EXERCISE OBJECTIVE: Copy out all lines in the data below containing the string "left".

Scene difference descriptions
────────────────

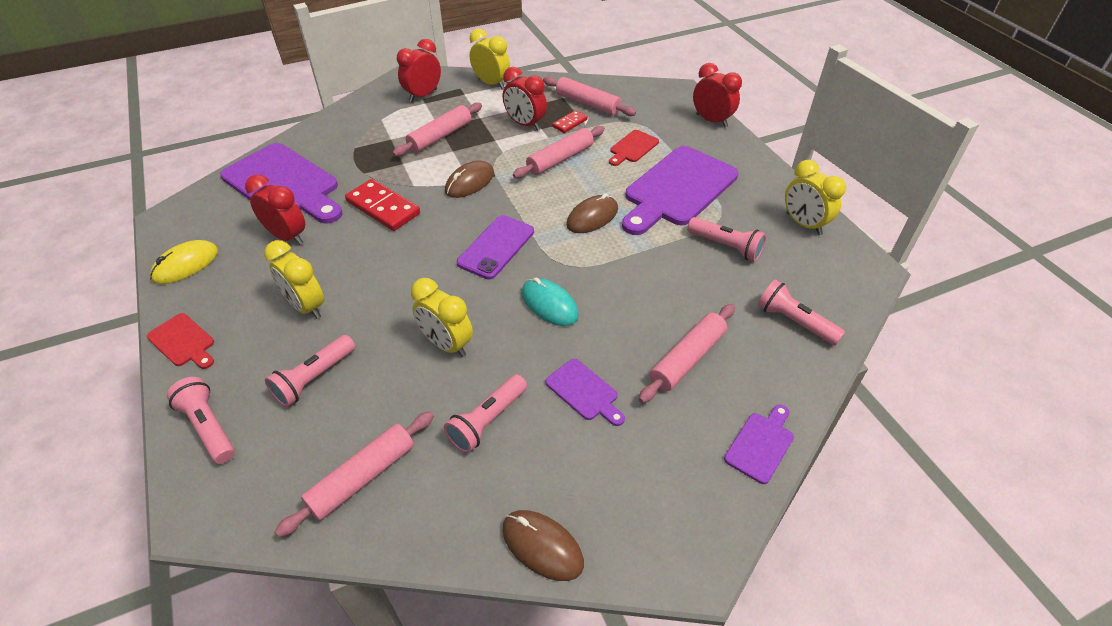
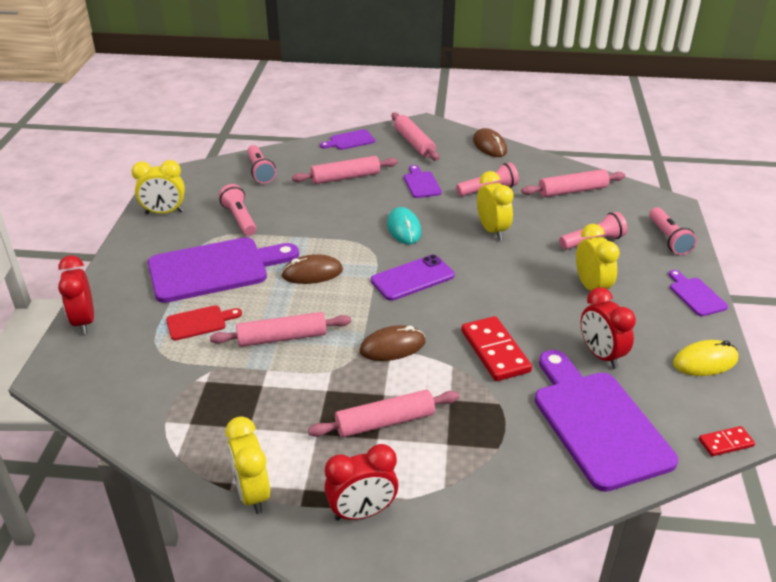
camera: 150 degrees left, 10 degrees down
(183, 342) = (695, 295): red cutting board -> purple cutting board
(525, 124) = (274, 399): red clock -> none
(569, 123) = (225, 379): red domino -> red domino (726, 443)
(587, 104) = (174, 400): pink rolling pin -> pink rolling pin (414, 143)
(803, 224) = (164, 212): yellow clock -> yellow clock turned 90 degrees clockwise

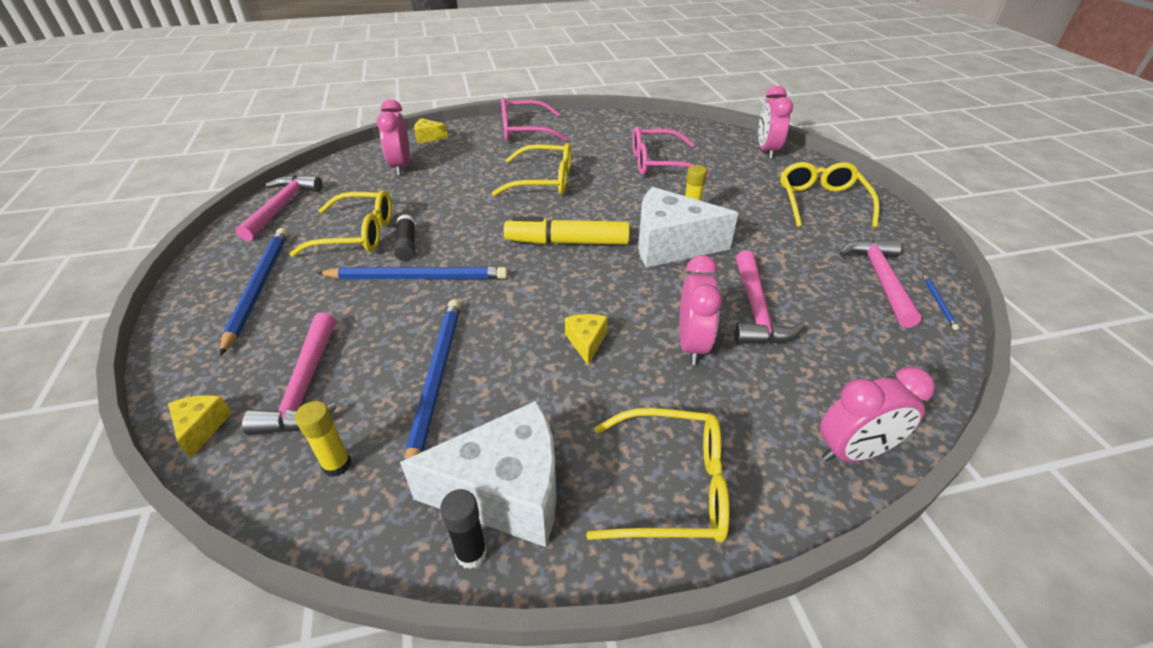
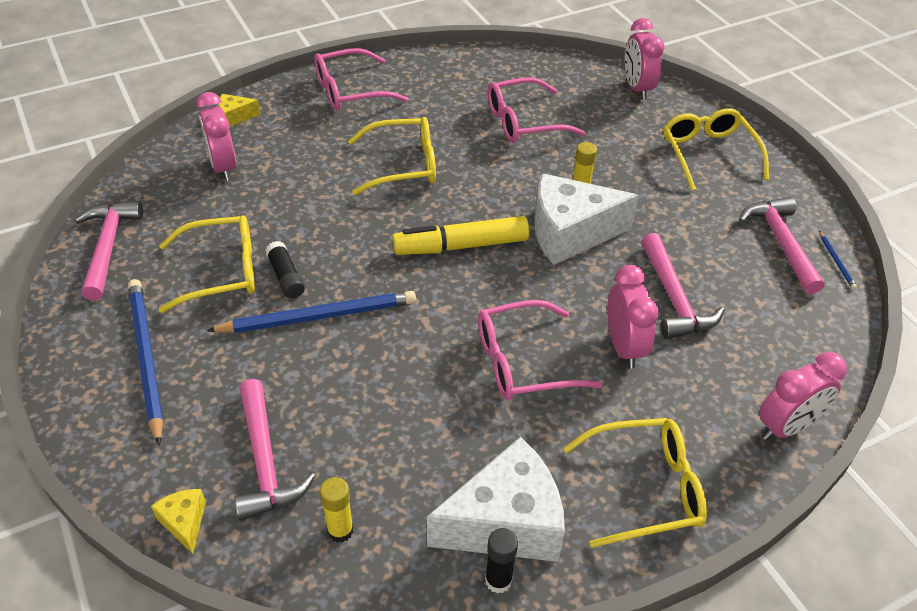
camera: 15 degrees left, 5 degrees up
(436, 379) = (393, 428): blue pencil -> none
(586, 342) = (523, 362): yellow cheese -> pink glasses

────────────────

SOLUTION TO THIS TASK:
camera: 150 degrees left, 10 degrees down
camera: 15 degrees left, 5 degrees up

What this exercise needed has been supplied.